MATERIAL FOR THIS TASK START

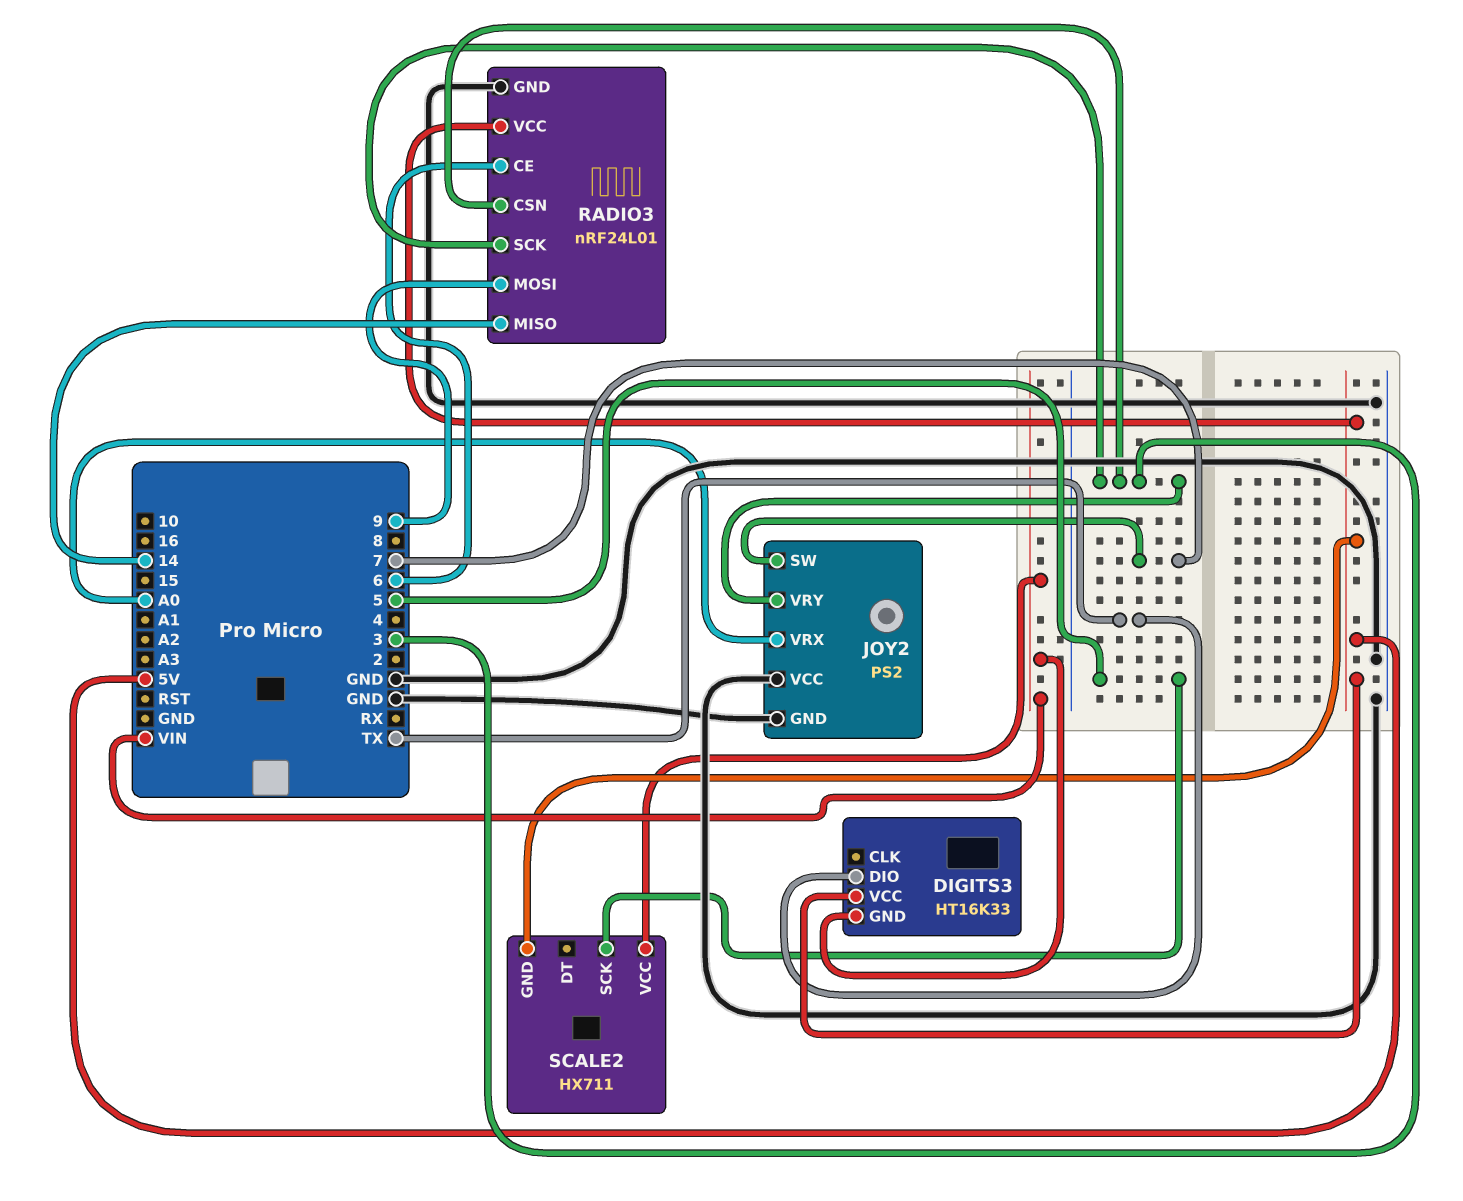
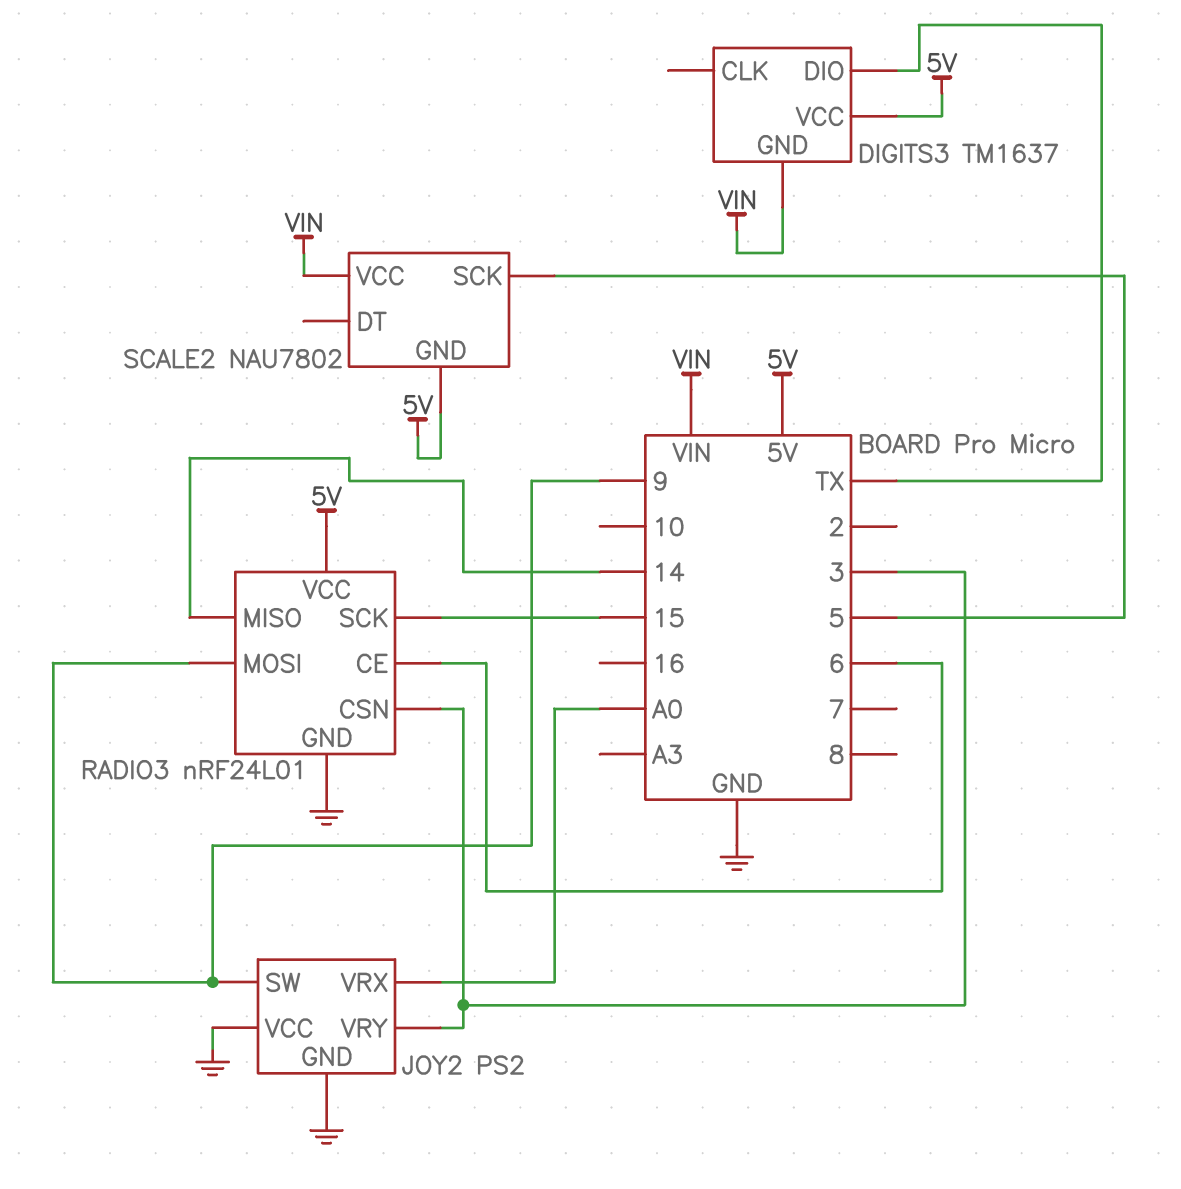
DIGITS3: HT16K33 -> TM1637
JOY2 pin SW: 7 -> 9
RADIO3 pin SCK: 3 -> 15
SCALE2: HX711 -> NAU7802

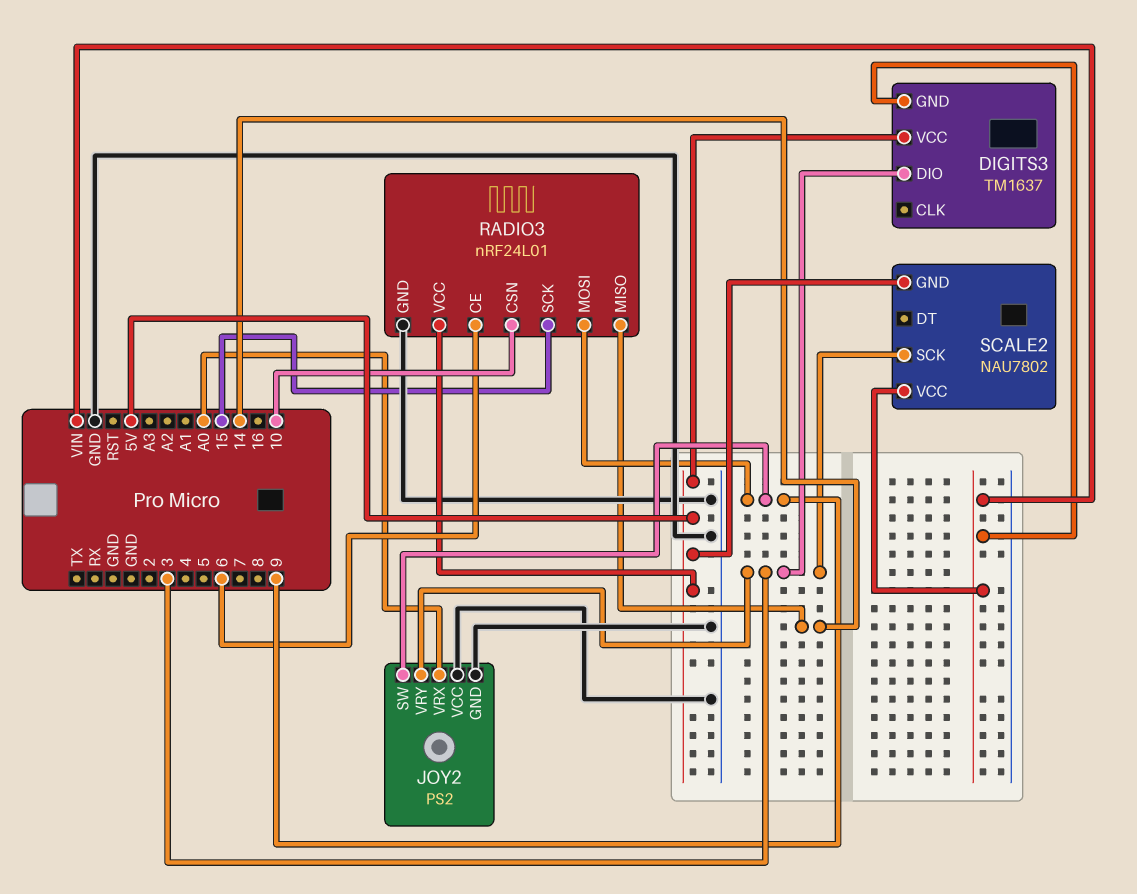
DIGITS3 pin DIO: TX -> 3
RADIO3 pin CSN: 3 -> 10
SCALE2 pin SCK: 5 -> 3

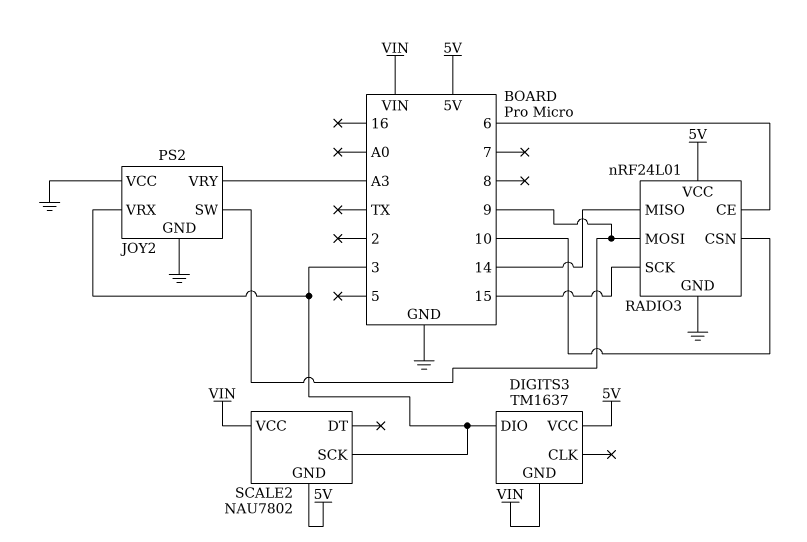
JOY2 pin VRX: A0 -> 3
JOY2 pin VRY: 3 -> A3

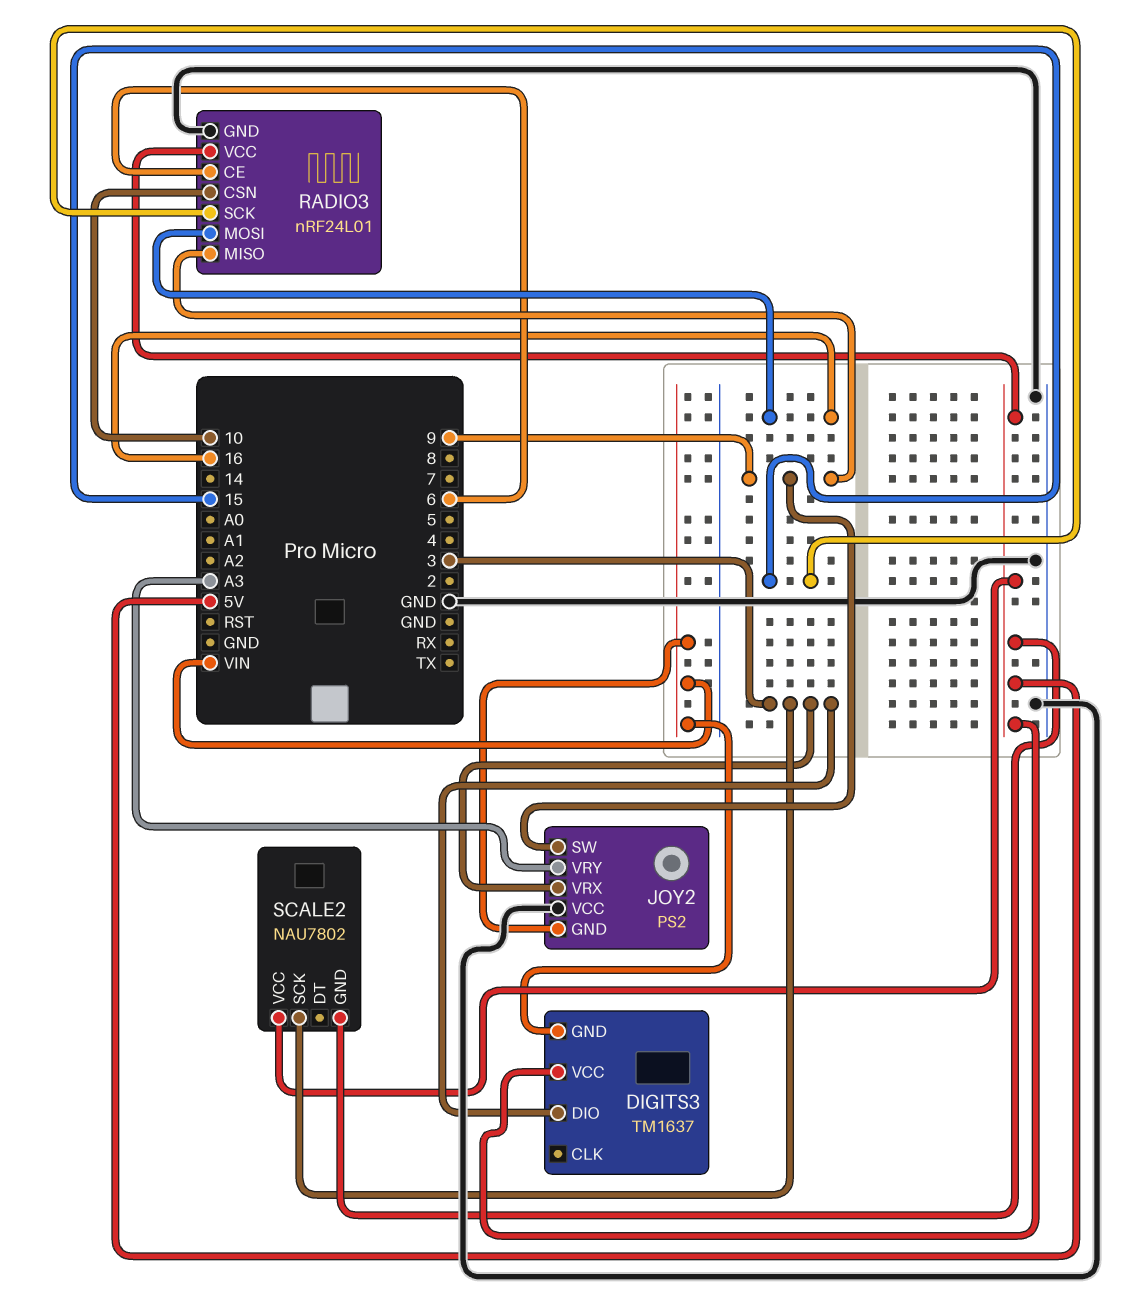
JOY2 pin GND: GND -> VIN
RADIO3 pin MISO: 14 -> 9
RADIO3 pin MOSI: 9 -> 16
SCALE2 pin VCC: VIN -> 5V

MATERIAL FOR THIS TASK END

■ **TASK TO COMPLETE**: Transcribe the listing verbatim, pictures excluded.

■ **EXERCISE RESULT**:
DIGITS3: HT16K33 -> TM1637
JOY2 pin SW: 7 -> 9
RADIO3 pin SCK: 3 -> 15
SCALE2: HX711 -> NAU7802

DIGITS3 pin DIO: TX -> 3
RADIO3 pin CSN: 3 -> 10
SCALE2 pin SCK: 5 -> 3

JOY2 pin VRX: A0 -> 3
JOY2 pin VRY: 3 -> A3

JOY2 pin GND: GND -> VIN
RADIO3 pin MISO: 14 -> 9
RADIO3 pin MOSI: 9 -> 16
SCALE2 pin VCC: VIN -> 5V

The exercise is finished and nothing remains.